EXERCISE REQUIREMENTS: Begin with the line holding "none -> white hat [533,226,612,308]", then print every line after it through the end of the data, exactly and with nothing added.

DATASET RECORDS:
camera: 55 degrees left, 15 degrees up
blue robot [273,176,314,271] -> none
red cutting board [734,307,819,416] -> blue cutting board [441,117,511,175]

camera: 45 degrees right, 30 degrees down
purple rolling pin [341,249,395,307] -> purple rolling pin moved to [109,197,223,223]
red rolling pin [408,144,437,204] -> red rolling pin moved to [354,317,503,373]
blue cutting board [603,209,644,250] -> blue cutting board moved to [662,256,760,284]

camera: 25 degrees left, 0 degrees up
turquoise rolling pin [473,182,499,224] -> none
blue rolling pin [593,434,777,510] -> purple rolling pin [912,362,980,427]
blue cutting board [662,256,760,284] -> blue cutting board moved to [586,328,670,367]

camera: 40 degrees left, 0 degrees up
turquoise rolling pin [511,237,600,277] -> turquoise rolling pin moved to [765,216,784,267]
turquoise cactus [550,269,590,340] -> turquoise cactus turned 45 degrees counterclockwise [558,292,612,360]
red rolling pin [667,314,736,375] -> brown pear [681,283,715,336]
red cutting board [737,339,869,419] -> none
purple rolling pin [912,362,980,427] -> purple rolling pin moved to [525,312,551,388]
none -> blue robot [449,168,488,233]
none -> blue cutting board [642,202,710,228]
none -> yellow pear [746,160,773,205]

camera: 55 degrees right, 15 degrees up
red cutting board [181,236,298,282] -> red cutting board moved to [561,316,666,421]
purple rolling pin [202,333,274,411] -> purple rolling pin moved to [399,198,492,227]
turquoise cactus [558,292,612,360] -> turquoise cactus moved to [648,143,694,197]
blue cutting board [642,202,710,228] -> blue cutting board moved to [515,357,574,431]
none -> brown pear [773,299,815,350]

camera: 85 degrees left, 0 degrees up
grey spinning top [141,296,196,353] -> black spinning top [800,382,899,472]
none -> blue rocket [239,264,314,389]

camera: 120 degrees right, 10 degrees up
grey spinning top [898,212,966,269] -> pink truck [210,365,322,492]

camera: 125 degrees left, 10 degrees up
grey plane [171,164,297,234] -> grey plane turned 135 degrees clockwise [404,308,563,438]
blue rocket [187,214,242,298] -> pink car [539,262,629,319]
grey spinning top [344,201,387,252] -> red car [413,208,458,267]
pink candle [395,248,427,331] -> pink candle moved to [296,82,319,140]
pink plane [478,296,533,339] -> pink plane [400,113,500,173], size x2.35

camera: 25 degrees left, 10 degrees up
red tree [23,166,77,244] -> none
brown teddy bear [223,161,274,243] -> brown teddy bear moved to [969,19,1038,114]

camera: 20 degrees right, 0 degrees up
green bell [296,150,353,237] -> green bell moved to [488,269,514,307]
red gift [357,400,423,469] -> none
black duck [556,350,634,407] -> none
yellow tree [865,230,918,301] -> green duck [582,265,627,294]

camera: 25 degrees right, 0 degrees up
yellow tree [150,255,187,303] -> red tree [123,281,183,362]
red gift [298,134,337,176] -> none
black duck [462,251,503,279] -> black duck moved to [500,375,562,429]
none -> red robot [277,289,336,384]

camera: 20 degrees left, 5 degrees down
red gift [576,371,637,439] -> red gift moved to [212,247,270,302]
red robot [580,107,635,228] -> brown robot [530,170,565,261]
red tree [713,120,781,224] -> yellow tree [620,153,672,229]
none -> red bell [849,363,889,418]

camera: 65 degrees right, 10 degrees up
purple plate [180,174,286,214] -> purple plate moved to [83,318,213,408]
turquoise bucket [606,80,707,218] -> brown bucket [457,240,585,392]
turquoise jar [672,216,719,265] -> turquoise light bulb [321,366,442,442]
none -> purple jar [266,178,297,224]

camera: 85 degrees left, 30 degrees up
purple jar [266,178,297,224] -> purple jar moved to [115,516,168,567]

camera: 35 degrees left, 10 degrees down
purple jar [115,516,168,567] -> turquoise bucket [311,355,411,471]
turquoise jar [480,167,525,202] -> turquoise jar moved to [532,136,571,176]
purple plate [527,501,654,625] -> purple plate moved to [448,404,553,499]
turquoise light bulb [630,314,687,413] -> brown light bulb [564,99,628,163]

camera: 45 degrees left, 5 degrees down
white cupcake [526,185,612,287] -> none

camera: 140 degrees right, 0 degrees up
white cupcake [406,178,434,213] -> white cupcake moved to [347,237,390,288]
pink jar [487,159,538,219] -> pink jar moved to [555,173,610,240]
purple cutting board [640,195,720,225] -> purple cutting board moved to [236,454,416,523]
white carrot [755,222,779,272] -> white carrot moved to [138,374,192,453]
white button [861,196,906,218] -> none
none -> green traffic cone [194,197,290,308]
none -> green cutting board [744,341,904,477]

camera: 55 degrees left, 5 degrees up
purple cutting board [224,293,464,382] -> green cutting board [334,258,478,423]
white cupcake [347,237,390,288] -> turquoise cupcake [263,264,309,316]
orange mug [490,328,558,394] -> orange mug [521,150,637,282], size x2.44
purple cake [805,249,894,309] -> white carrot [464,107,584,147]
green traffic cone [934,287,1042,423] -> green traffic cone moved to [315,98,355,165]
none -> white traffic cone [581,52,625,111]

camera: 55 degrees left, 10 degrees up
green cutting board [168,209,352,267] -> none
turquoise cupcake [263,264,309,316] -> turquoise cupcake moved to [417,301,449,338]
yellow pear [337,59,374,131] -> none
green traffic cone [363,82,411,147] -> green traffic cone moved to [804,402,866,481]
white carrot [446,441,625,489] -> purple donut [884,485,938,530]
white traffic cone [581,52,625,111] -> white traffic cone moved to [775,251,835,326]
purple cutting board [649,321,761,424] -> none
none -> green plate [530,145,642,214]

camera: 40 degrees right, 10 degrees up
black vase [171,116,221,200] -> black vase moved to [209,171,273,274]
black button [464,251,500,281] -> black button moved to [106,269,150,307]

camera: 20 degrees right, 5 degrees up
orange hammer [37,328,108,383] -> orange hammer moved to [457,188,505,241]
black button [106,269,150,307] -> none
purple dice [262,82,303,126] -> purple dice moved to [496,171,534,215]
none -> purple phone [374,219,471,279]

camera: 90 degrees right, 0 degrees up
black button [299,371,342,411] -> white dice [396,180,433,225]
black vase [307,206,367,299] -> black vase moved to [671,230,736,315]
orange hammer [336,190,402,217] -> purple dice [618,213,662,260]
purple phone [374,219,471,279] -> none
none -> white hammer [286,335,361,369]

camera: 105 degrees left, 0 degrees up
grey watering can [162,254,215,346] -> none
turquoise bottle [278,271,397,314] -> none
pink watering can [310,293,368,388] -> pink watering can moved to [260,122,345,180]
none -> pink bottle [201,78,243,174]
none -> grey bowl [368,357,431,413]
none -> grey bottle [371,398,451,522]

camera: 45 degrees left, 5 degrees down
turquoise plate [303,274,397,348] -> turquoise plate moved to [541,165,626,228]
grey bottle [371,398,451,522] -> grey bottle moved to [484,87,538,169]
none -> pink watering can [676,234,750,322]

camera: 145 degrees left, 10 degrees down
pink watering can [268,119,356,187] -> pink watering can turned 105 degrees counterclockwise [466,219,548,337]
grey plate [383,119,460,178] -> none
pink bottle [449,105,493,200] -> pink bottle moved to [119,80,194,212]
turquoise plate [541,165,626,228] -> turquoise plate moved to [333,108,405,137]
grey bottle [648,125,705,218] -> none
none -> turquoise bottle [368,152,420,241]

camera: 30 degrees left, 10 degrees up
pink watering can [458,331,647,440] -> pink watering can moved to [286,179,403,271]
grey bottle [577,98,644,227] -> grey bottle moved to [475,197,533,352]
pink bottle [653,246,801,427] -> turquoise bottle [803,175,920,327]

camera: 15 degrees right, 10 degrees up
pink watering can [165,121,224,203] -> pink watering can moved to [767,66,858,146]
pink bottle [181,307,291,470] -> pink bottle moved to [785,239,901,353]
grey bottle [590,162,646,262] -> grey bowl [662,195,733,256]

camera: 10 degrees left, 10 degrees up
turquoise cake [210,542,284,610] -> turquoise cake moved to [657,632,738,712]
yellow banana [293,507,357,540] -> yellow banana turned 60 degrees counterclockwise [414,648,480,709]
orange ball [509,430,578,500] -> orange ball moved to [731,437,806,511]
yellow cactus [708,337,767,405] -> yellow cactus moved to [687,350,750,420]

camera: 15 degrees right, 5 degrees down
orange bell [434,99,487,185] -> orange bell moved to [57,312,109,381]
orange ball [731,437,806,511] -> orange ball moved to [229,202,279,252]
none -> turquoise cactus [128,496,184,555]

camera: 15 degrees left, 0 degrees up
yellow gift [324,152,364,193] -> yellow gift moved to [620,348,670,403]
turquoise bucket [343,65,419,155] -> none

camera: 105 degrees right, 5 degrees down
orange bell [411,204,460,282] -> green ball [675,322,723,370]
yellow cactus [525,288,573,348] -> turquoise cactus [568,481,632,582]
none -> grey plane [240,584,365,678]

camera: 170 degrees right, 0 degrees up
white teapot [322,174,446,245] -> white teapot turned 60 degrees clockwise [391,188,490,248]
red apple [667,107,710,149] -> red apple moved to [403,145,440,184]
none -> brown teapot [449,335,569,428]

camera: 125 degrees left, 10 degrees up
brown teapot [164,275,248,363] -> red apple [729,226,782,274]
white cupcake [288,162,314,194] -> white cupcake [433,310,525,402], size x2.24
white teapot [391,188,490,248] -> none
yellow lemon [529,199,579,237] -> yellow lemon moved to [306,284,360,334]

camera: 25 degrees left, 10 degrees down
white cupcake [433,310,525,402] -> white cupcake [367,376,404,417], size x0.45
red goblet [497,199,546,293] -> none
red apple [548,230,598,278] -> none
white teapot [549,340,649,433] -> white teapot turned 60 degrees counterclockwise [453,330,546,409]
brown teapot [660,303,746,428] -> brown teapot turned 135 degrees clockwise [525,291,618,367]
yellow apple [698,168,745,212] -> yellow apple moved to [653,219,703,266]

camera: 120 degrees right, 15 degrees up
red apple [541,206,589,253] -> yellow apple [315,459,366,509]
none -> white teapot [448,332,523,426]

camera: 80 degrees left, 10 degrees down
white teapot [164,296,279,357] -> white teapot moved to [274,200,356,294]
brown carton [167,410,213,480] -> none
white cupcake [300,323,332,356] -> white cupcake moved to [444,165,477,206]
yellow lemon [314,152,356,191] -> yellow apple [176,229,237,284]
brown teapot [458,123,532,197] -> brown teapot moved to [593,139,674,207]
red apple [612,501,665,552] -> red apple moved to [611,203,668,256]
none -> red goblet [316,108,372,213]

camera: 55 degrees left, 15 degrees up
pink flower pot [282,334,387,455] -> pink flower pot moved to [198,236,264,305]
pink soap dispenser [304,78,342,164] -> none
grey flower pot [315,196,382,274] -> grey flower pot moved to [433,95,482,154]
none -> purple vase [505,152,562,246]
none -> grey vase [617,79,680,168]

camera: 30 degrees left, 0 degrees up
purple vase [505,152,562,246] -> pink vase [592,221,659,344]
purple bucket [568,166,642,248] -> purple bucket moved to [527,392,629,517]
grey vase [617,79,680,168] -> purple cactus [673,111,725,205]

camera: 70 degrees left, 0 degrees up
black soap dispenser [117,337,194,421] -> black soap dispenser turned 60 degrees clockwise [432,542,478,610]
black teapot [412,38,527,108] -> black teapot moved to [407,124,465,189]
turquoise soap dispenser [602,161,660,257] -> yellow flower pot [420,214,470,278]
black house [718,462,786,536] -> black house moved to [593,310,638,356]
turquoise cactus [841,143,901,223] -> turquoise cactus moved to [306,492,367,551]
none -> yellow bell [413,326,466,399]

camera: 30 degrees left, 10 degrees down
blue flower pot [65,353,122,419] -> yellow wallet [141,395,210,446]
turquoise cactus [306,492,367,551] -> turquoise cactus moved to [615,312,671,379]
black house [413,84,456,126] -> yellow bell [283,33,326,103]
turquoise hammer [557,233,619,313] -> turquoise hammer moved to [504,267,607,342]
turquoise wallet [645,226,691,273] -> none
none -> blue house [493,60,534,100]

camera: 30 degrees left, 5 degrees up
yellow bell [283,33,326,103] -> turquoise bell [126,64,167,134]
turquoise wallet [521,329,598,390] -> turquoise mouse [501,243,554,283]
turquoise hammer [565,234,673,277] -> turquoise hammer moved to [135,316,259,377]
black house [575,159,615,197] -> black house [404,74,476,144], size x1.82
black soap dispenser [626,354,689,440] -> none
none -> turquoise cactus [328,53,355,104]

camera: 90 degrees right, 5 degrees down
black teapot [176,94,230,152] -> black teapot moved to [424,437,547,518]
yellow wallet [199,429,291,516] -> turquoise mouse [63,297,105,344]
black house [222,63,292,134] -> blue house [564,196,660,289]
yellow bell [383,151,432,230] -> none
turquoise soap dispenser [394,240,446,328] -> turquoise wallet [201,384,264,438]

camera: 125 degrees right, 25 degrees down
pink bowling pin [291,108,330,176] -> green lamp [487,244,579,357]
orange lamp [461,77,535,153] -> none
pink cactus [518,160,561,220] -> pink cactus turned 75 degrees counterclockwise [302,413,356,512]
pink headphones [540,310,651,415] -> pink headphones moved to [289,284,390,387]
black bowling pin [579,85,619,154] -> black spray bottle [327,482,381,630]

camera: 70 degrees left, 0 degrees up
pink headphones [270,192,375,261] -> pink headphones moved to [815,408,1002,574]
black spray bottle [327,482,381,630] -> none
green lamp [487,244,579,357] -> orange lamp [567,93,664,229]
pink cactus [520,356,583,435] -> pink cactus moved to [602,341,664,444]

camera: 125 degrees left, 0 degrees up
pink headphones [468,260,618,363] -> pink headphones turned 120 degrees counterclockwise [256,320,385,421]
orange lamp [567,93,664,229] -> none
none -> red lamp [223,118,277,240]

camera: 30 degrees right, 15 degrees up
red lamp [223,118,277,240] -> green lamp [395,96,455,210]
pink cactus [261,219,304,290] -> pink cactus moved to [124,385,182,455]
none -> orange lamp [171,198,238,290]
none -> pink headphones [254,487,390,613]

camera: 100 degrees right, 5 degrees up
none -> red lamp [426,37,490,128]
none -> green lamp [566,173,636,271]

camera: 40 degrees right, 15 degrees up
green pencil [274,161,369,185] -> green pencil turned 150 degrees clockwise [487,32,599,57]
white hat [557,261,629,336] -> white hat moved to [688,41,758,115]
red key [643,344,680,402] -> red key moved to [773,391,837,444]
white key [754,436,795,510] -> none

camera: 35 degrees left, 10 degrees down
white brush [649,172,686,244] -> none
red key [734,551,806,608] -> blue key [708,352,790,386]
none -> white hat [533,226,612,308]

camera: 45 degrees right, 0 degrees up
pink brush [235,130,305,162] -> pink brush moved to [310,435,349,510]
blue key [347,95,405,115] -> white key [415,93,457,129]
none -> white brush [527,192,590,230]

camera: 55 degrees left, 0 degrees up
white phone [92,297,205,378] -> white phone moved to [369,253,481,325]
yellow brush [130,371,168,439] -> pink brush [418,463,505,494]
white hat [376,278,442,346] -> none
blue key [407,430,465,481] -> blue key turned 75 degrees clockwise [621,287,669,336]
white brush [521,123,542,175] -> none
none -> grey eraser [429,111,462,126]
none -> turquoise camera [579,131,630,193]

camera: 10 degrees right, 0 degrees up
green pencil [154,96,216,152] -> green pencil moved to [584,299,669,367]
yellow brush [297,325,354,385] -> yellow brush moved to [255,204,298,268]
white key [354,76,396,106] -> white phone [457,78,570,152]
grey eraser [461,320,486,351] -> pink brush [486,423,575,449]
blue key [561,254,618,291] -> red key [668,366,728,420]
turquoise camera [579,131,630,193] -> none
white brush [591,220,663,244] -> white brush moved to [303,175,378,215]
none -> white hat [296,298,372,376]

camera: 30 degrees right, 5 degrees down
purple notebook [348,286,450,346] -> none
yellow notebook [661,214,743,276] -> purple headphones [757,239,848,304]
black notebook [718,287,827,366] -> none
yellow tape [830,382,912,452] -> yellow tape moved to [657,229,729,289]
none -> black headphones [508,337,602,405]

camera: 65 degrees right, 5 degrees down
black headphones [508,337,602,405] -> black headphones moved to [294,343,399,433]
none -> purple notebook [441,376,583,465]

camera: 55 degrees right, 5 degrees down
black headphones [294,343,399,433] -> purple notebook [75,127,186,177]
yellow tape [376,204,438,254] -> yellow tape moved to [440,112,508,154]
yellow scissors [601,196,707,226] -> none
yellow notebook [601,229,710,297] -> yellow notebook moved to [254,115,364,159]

TASK RESPONSE:
none -> white hat [533,226,612,308]

camera: 45 degrees right, 0 degrees up
pink brush [235,130,305,162] -> pink brush moved to [310,435,349,510]
blue key [347,95,405,115] -> white key [415,93,457,129]
none -> white brush [527,192,590,230]

camera: 55 degrees left, 0 degrees up
white phone [92,297,205,378] -> white phone moved to [369,253,481,325]
yellow brush [130,371,168,439] -> pink brush [418,463,505,494]
white hat [376,278,442,346] -> none
blue key [407,430,465,481] -> blue key turned 75 degrees clockwise [621,287,669,336]
white brush [521,123,542,175] -> none
none -> grey eraser [429,111,462,126]
none -> turquoise camera [579,131,630,193]

camera: 10 degrees right, 0 degrees up
green pencil [154,96,216,152] -> green pencil moved to [584,299,669,367]
yellow brush [297,325,354,385] -> yellow brush moved to [255,204,298,268]
white key [354,76,396,106] -> white phone [457,78,570,152]
grey eraser [461,320,486,351] -> pink brush [486,423,575,449]
blue key [561,254,618,291] -> red key [668,366,728,420]
turquoise camera [579,131,630,193] -> none
white brush [591,220,663,244] -> white brush moved to [303,175,378,215]
none -> white hat [296,298,372,376]

camera: 30 degrees right, 5 degrees down
purple notebook [348,286,450,346] -> none
yellow notebook [661,214,743,276] -> purple headphones [757,239,848,304]
black notebook [718,287,827,366] -> none
yellow tape [830,382,912,452] -> yellow tape moved to [657,229,729,289]
none -> black headphones [508,337,602,405]

camera: 65 degrees right, 5 degrees down
black headphones [508,337,602,405] -> black headphones moved to [294,343,399,433]
none -> purple notebook [441,376,583,465]

camera: 55 degrees right, 5 degrees down
black headphones [294,343,399,433] -> purple notebook [75,127,186,177]
yellow tape [376,204,438,254] -> yellow tape moved to [440,112,508,154]
yellow scissors [601,196,707,226] -> none
yellow notebook [601,229,710,297] -> yellow notebook moved to [254,115,364,159]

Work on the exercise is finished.